» **Given information**:
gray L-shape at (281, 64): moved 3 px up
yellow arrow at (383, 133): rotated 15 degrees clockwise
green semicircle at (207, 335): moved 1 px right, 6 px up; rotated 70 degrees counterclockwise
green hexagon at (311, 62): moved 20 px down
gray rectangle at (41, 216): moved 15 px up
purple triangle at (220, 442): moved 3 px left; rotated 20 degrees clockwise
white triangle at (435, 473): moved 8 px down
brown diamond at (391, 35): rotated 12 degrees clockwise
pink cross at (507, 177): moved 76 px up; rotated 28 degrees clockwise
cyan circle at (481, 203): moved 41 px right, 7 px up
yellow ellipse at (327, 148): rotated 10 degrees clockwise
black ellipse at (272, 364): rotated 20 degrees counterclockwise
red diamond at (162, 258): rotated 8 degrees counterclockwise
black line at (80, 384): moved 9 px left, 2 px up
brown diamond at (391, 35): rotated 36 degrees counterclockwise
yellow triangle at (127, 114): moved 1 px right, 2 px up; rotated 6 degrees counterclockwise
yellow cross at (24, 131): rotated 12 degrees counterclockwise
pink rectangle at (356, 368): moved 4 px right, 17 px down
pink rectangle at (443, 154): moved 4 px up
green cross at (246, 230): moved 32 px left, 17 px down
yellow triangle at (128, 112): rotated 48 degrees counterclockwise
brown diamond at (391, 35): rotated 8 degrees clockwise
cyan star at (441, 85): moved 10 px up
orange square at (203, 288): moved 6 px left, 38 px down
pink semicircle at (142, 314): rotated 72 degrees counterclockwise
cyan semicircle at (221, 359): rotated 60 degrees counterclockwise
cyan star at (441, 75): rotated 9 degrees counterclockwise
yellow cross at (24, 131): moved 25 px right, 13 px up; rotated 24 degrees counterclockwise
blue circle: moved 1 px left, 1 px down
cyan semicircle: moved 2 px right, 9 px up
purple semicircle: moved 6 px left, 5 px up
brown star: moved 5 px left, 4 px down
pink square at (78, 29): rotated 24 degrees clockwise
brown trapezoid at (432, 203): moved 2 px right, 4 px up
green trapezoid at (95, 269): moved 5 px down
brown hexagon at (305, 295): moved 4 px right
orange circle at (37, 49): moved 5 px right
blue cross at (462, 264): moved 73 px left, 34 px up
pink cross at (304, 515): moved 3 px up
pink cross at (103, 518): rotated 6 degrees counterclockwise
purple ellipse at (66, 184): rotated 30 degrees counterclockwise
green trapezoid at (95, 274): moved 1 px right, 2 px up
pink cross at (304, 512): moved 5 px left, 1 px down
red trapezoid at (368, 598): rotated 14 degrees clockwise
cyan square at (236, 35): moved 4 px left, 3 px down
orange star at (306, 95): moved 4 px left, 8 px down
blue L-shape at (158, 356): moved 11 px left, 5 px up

» **Goal**: Copy out, word for word, everything from the start of the records down to the line containing "orange square at", including that line.

» **Written solution**:
gray L-shape at (281, 64): moved 3 px up
yellow arrow at (383, 133): rotated 15 degrees clockwise
green semicircle at (207, 335): moved 1 px right, 6 px up; rotated 70 degrees counterclockwise
green hexagon at (311, 62): moved 20 px down
gray rectangle at (41, 216): moved 15 px up
purple triangle at (220, 442): moved 3 px left; rotated 20 degrees clockwise
white triangle at (435, 473): moved 8 px down
brown diamond at (391, 35): rotated 12 degrees clockwise
pink cross at (507, 177): moved 76 px up; rotated 28 degrees clockwise
cyan circle at (481, 203): moved 41 px right, 7 px up
yellow ellipse at (327, 148): rotated 10 degrees clockwise
black ellipse at (272, 364): rotated 20 degrees counterclockwise
red diamond at (162, 258): rotated 8 degrees counterclockwise
black line at (80, 384): moved 9 px left, 2 px up
brown diamond at (391, 35): rotated 36 degrees counterclockwise
yellow triangle at (127, 114): moved 1 px right, 2 px up; rotated 6 degrees counterclockwise
yellow cross at (24, 131): rotated 12 degrees counterclockwise
pink rectangle at (356, 368): moved 4 px right, 17 px down
pink rectangle at (443, 154): moved 4 px up
green cross at (246, 230): moved 32 px left, 17 px down
yellow triangle at (128, 112): rotated 48 degrees counterclockwise
brown diamond at (391, 35): rotated 8 degrees clockwise
cyan star at (441, 85): moved 10 px up
orange square at (203, 288): moved 6 px left, 38 px down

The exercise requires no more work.